Scene comparison data:
---*---

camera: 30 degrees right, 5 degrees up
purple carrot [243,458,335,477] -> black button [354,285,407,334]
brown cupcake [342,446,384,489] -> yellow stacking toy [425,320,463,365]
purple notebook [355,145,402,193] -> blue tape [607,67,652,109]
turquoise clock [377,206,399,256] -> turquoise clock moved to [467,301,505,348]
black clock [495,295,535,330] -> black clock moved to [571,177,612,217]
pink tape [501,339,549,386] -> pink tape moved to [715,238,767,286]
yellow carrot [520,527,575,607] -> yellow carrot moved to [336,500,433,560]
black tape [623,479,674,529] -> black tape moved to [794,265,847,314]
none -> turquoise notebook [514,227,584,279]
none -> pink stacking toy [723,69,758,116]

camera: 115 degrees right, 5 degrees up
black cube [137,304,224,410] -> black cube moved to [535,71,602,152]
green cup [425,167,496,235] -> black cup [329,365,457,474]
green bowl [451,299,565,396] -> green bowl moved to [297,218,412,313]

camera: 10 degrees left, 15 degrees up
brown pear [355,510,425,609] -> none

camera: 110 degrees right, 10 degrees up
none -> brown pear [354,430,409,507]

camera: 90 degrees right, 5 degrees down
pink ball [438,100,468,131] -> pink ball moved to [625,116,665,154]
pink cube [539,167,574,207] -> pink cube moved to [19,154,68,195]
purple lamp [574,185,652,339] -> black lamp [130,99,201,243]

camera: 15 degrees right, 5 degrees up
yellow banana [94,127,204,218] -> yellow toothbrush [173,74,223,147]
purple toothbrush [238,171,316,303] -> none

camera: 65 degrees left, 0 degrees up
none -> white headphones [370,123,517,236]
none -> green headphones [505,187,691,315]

---*---

> Required work
Please return the full set of records exactly as given above.

> Output below
camera: 30 degrees right, 5 degrees up
purple carrot [243,458,335,477] -> black button [354,285,407,334]
brown cupcake [342,446,384,489] -> yellow stacking toy [425,320,463,365]
purple notebook [355,145,402,193] -> blue tape [607,67,652,109]
turquoise clock [377,206,399,256] -> turquoise clock moved to [467,301,505,348]
black clock [495,295,535,330] -> black clock moved to [571,177,612,217]
pink tape [501,339,549,386] -> pink tape moved to [715,238,767,286]
yellow carrot [520,527,575,607] -> yellow carrot moved to [336,500,433,560]
black tape [623,479,674,529] -> black tape moved to [794,265,847,314]
none -> turquoise notebook [514,227,584,279]
none -> pink stacking toy [723,69,758,116]

camera: 115 degrees right, 5 degrees up
black cube [137,304,224,410] -> black cube moved to [535,71,602,152]
green cup [425,167,496,235] -> black cup [329,365,457,474]
green bowl [451,299,565,396] -> green bowl moved to [297,218,412,313]

camera: 10 degrees left, 15 degrees up
brown pear [355,510,425,609] -> none

camera: 110 degrees right, 10 degrees up
none -> brown pear [354,430,409,507]

camera: 90 degrees right, 5 degrees down
pink ball [438,100,468,131] -> pink ball moved to [625,116,665,154]
pink cube [539,167,574,207] -> pink cube moved to [19,154,68,195]
purple lamp [574,185,652,339] -> black lamp [130,99,201,243]

camera: 15 degrees right, 5 degrees up
yellow banana [94,127,204,218] -> yellow toothbrush [173,74,223,147]
purple toothbrush [238,171,316,303] -> none

camera: 65 degrees left, 0 degrees up
none -> white headphones [370,123,517,236]
none -> green headphones [505,187,691,315]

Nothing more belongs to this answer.